Return every line from the records below in which the word "pptx" is found.

Collected data entries
######

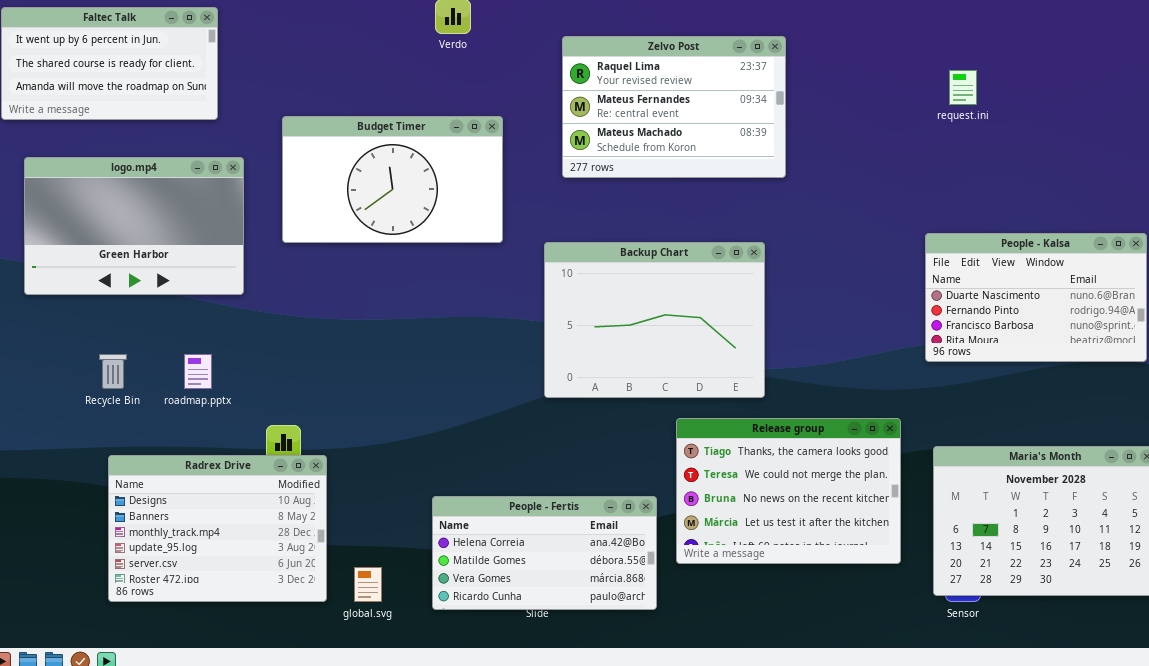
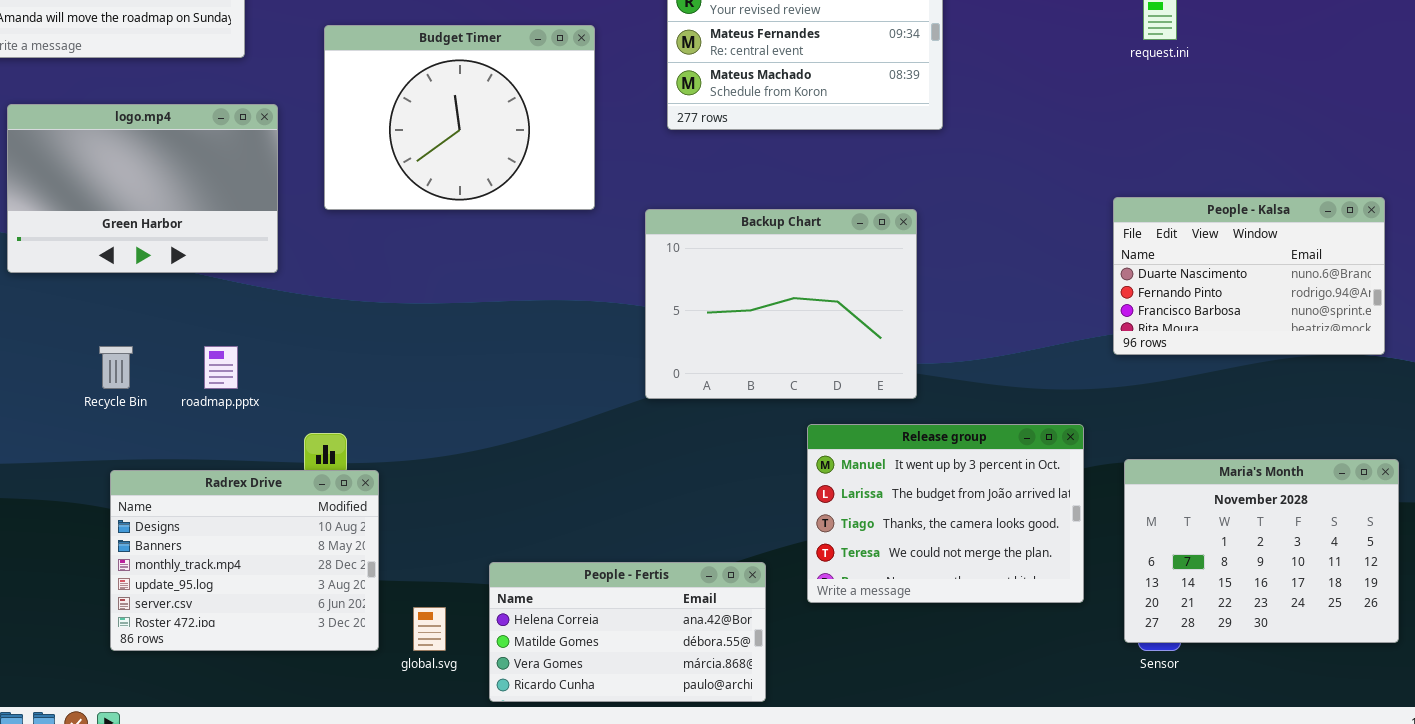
Budget Timer: [282,116,503,243] -> [324,25,595,210], resized
Release group: [676,418,901,564] -> [807,424,1084,603], scrolled up 2 rows
People - Fertis: [432,496,657,610] -> [489,562,766,702], moved

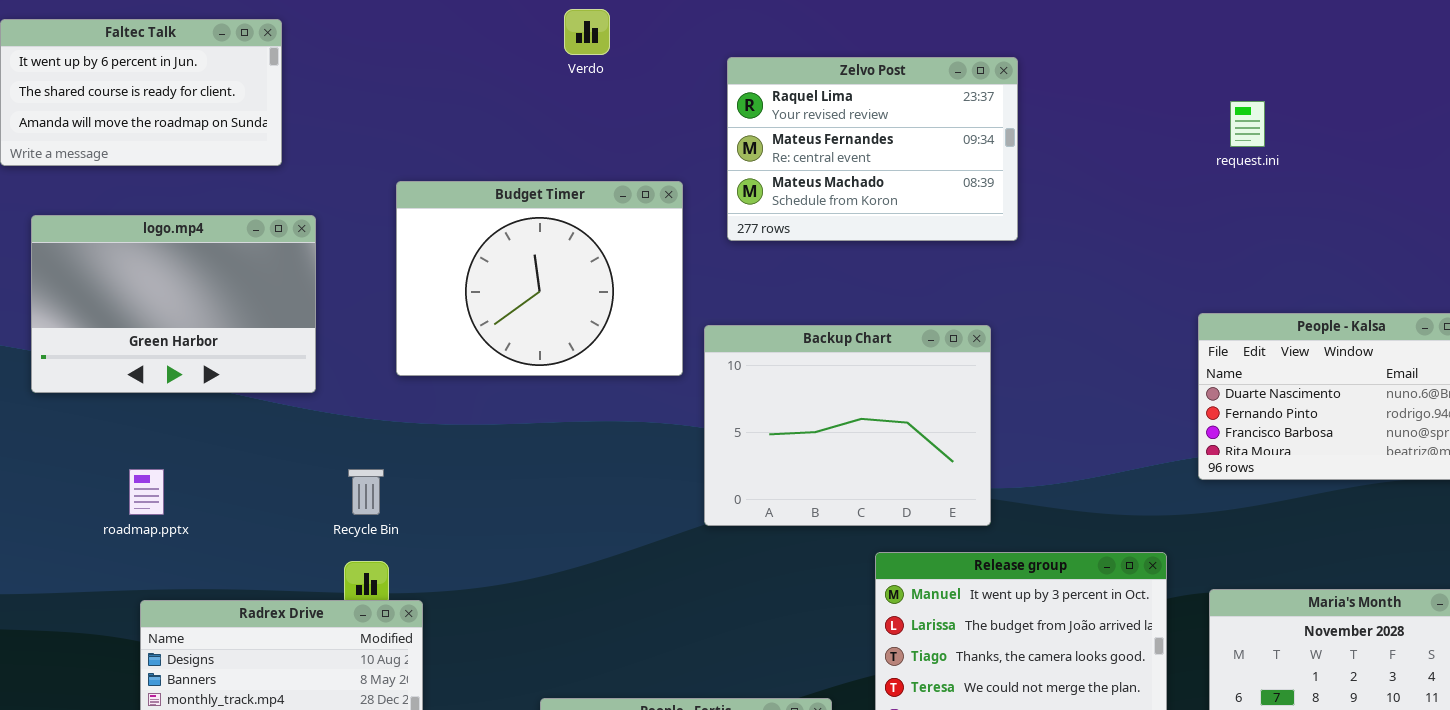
Budget Timer: [324,25,595,210] -> [396,181,683,376], moved
Recycle Bin: [99,346,133,389] -> [348,469,384,515], moved
roadmap.pptx: [204,346,238,389] -> [129,469,164,515], moved

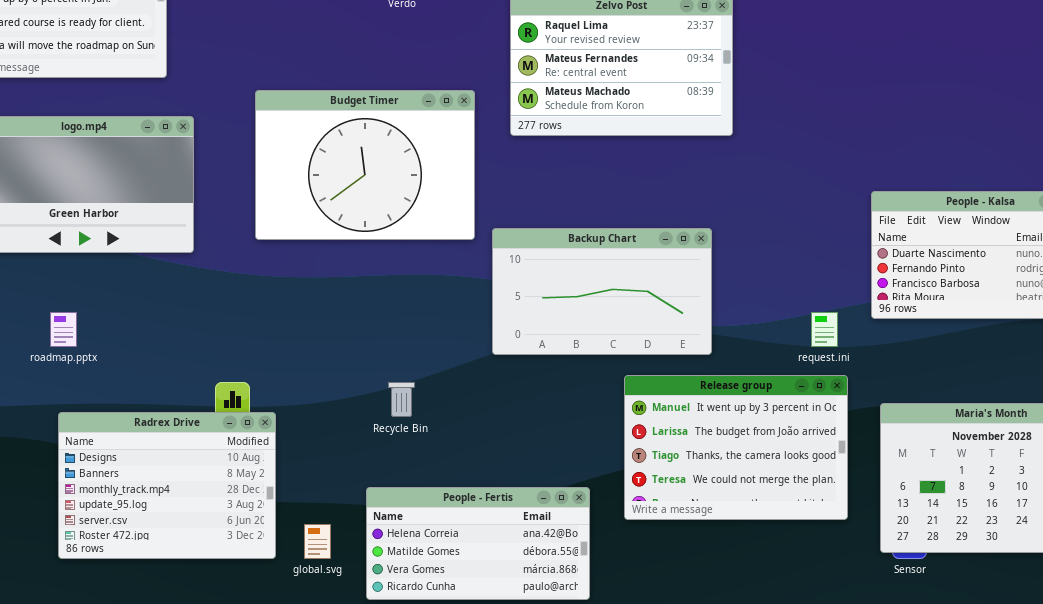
request.ini: [1230,101,1265,147] -> [811,312,838,347], moved
Backup Chart: [704,325,991,526] -> [492,228,712,355], resized
Recycle Bin: [348,469,384,515] -> [388,382,415,417], moved

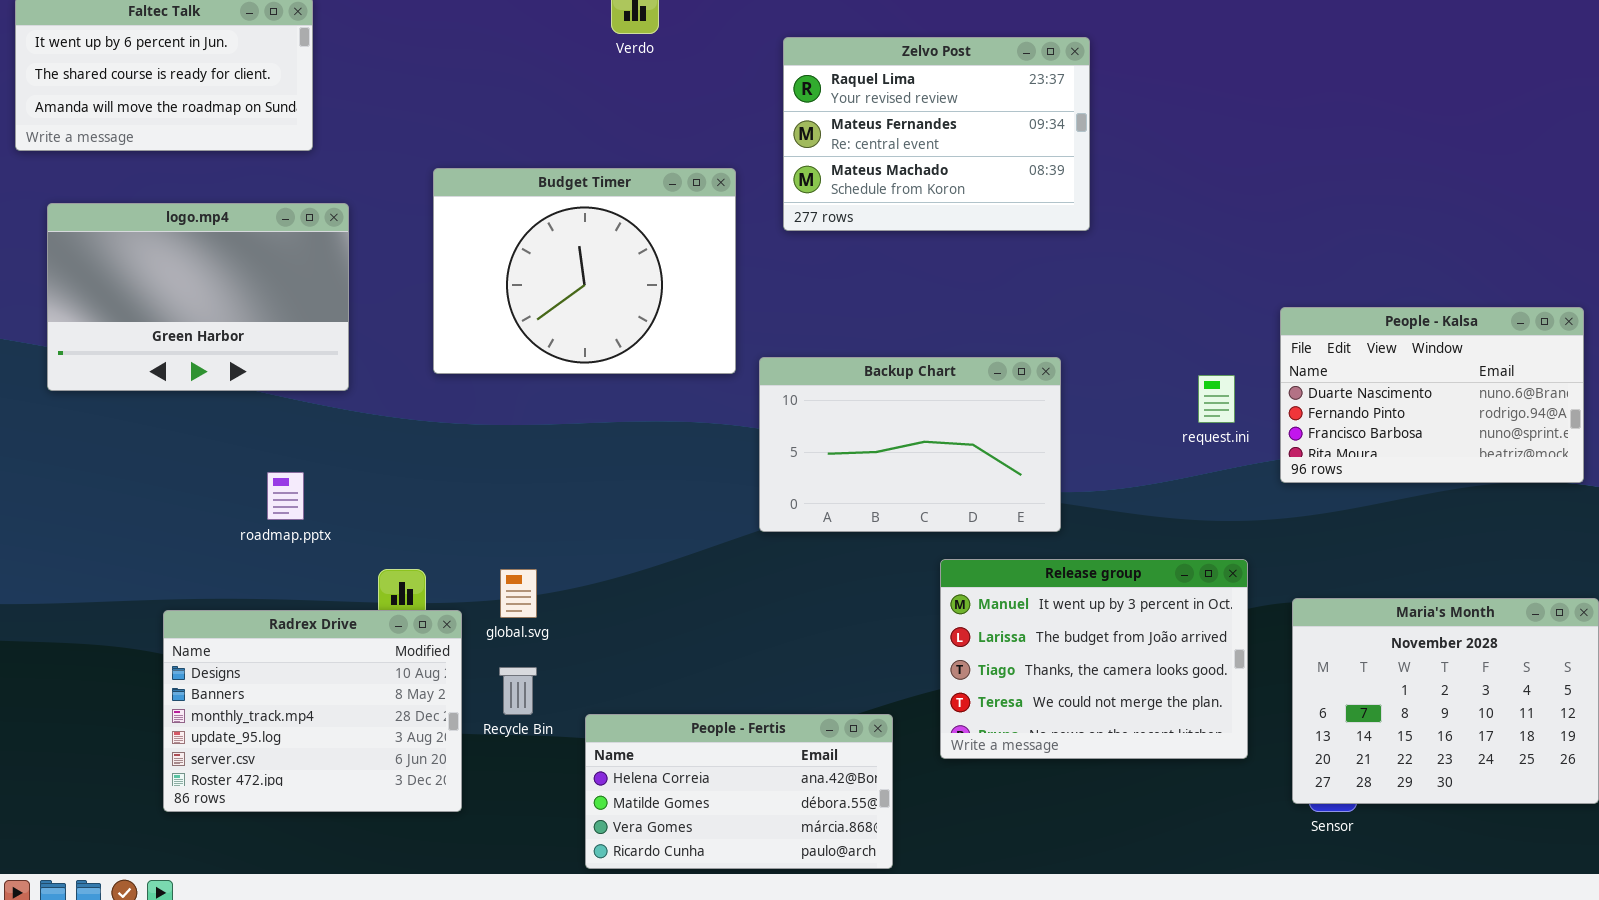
roadmap.pptx: [50,312,77,347] -> [267,472,304,520], moved
request.ini: [811,312,838,347] -> [1198,375,1235,423], moved
Recycle Bin: [388,382,415,417] -> [499,667,537,715], moved
global.svg: [304,524,331,559] -> [500,569,537,618], moved

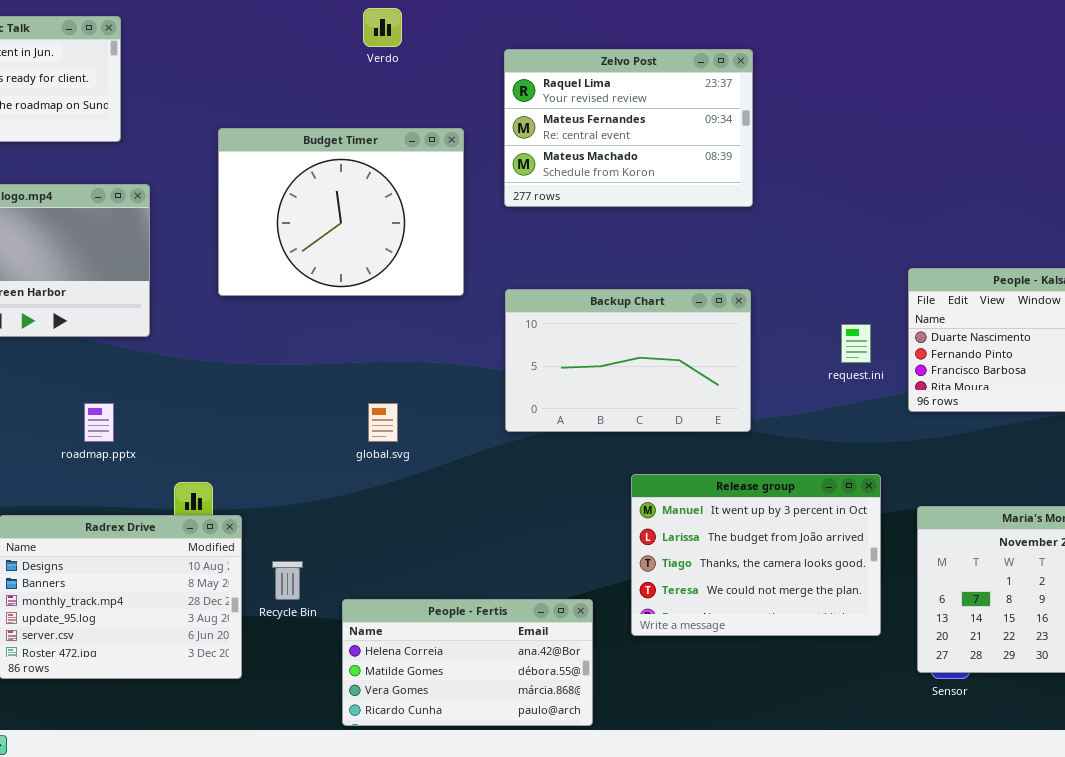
Budget Timer: [433,168,736,374] -> [218,128,464,296], moved
Backup Chart: [759,357,1061,532] -> [505,289,751,432], moved
global.svg: [500,569,537,618] -> [368,403,398,442], moved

######

ANSWER TO THIS PROBLEM
roadmap.pptx: [204,346,238,389] -> [129,469,164,515], moved
roadmap.pptx: [50,312,77,347] -> [267,472,304,520], moved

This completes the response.